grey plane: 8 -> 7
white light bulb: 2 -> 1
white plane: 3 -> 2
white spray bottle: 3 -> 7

--

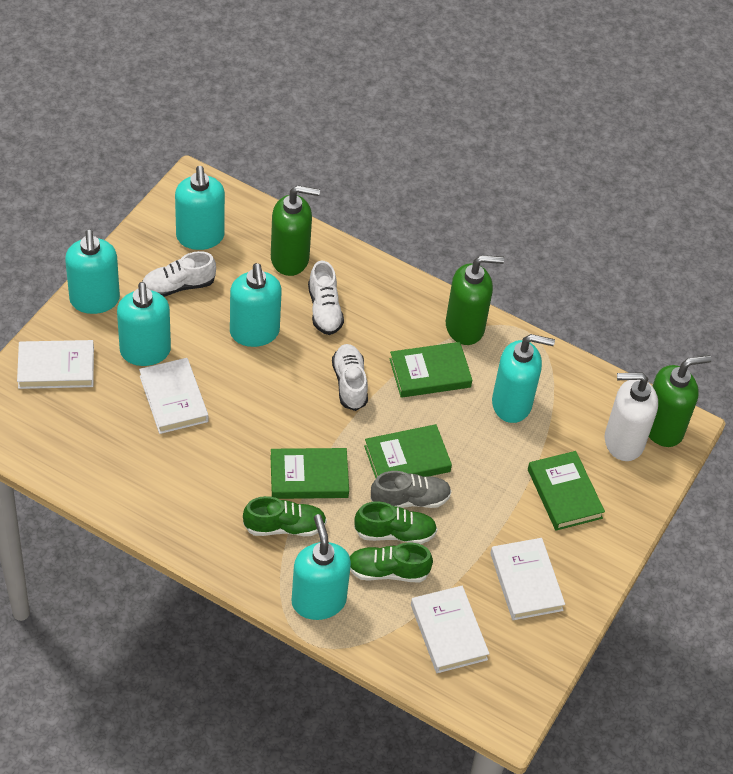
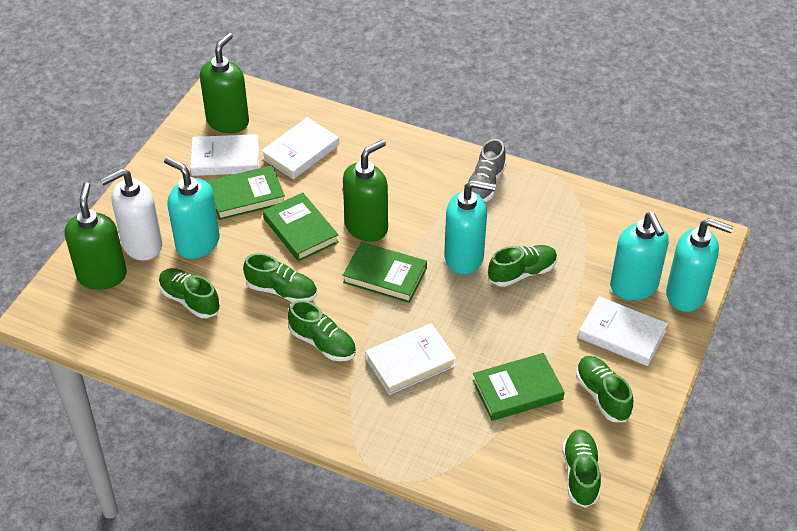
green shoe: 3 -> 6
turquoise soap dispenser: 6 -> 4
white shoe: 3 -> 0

▶ Action item
Write out exactly the lines above from the line with "grey plane: 8 -> 7" through the line with "white spray bottle: 3 -> 7", both of them included, and leave out all other lines.

▶ Finished exercise
grey plane: 8 -> 7
white light bulb: 2 -> 1
white plane: 3 -> 2
white spray bottle: 3 -> 7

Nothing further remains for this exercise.